● GIVEN PROBLEM: Copy out each line that includes the word "debris".

start

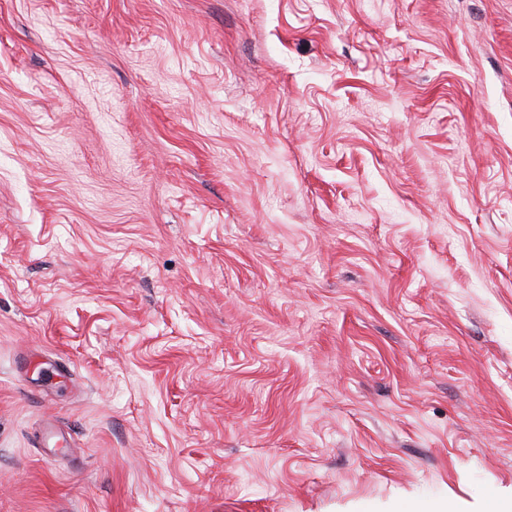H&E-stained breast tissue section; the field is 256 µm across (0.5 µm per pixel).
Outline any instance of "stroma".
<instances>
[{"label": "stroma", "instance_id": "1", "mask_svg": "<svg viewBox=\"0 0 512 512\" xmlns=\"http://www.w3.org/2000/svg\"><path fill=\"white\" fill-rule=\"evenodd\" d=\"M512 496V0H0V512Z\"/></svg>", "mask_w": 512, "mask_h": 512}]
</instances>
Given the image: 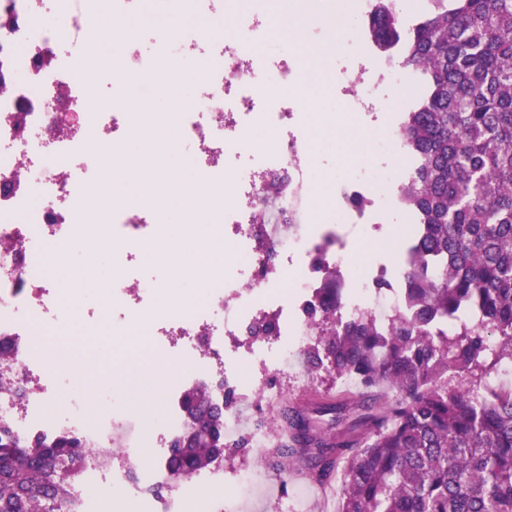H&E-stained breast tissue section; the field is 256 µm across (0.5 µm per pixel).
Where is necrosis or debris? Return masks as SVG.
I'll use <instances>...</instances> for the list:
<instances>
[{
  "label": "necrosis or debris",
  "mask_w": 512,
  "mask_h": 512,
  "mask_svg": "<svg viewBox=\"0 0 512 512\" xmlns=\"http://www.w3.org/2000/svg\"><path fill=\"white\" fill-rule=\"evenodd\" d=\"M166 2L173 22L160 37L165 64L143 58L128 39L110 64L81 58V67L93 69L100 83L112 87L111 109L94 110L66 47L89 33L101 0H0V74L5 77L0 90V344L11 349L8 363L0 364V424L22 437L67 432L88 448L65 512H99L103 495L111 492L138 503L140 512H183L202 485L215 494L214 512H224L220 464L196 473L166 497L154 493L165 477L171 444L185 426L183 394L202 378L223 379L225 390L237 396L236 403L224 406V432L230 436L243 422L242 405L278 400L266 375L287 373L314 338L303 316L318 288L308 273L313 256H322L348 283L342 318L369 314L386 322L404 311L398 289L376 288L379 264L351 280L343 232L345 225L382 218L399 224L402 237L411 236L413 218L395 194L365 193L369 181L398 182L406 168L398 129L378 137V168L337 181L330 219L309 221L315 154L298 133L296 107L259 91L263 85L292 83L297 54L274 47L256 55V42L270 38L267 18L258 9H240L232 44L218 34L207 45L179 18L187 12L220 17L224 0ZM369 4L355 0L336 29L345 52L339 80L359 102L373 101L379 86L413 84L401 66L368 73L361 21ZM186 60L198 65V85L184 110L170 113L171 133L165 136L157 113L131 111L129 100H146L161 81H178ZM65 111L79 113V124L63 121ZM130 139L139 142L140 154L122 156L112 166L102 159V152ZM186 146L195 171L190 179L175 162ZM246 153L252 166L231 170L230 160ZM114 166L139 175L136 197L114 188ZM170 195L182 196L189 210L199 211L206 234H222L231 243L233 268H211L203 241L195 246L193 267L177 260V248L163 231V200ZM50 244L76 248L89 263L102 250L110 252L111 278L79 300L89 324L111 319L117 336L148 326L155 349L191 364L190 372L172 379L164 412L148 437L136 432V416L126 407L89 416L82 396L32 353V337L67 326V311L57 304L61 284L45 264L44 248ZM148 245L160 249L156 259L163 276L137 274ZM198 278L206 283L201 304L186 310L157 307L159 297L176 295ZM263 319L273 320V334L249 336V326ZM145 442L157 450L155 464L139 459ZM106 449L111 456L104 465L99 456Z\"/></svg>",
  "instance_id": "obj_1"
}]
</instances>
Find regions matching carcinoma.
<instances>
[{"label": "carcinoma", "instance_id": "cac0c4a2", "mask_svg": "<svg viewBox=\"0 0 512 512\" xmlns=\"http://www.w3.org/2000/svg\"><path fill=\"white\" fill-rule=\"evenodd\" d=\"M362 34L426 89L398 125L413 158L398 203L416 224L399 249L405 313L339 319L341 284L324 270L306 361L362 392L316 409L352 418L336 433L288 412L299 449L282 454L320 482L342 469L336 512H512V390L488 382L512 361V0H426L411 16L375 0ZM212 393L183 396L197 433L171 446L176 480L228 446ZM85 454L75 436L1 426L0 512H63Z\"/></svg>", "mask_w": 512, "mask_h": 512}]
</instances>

end

● SOLUTION BELOW:
Where is necrosis or debris? Return masks as SVG.
  "label": "necrosis or debris",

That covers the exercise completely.